_Instructions to follow_
The line that holds "C6: 100pF (AGND, N_8) -> 22nF (AGND, N_8)" marks the start. Return it and each following line through the end of the data, unchanged.

[Change listing data]
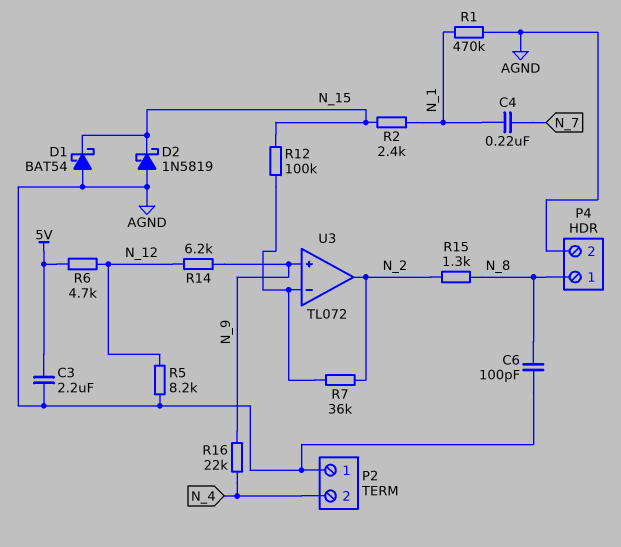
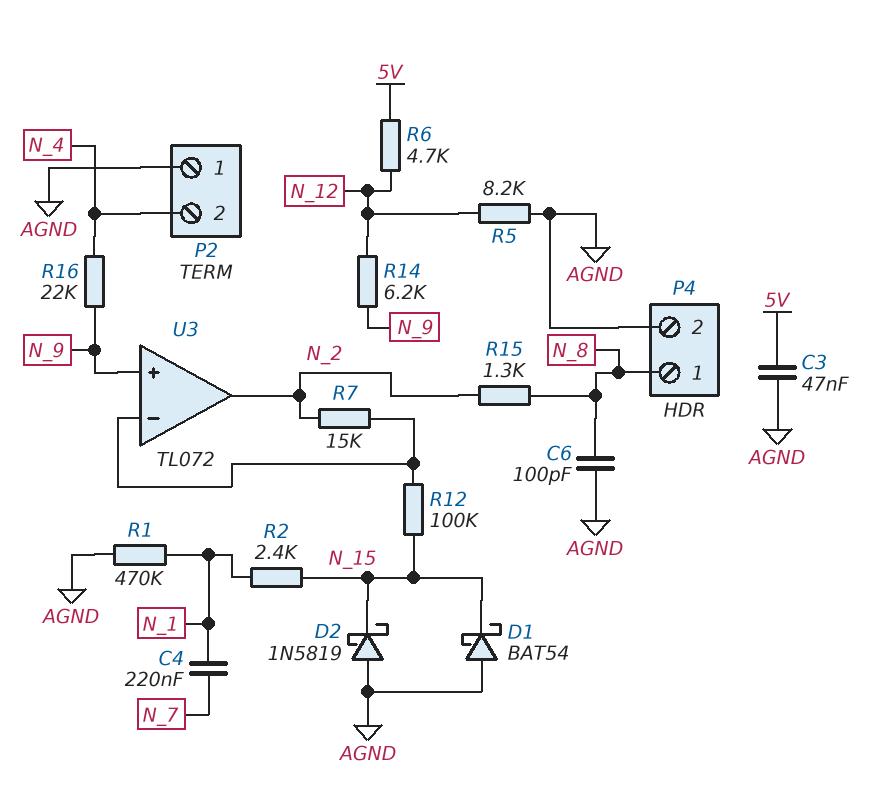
C3: 2.2uF (5V, AGND) -> 47nF (5V, AGND)
R7: 36k (N_2, U3/in-) -> 15k (N_2, U3/in-)

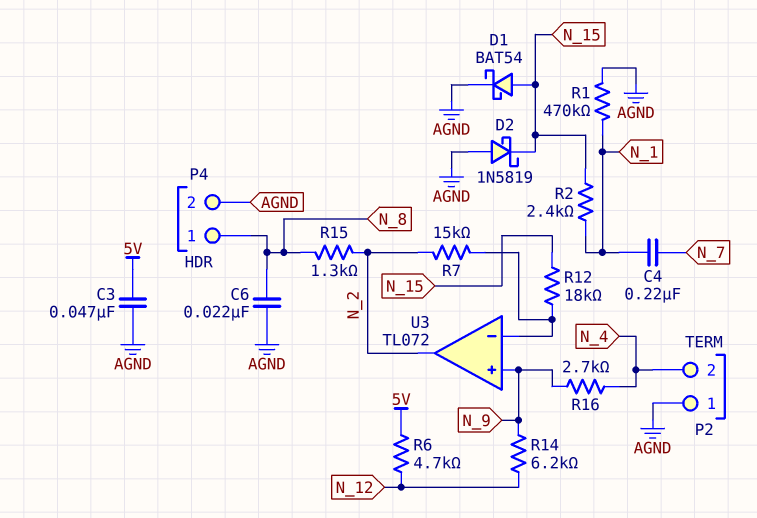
C6: 100pF (AGND, N_8) -> 22nF (AGND, N_8)
D1: schottky BAT54 (A AGND, K N_15) -> schottky BAT54 (A N_15, K AGND)
R5: 8.2k (AGND, N_12) -> none
R12: 100k (N_15, U3/in-) -> 18k (N_15, U3/in-)
R16: 22k (N_4, N_9) -> 2.7k (N_4, N_9)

_Written response_
C6: 100pF (AGND, N_8) -> 22nF (AGND, N_8)
D1: schottky BAT54 (A AGND, K N_15) -> schottky BAT54 (A N_15, K AGND)
R5: 8.2k (AGND, N_12) -> none
R12: 100k (N_15, U3/in-) -> 18k (N_15, U3/in-)
R16: 22k (N_4, N_9) -> 2.7k (N_4, N_9)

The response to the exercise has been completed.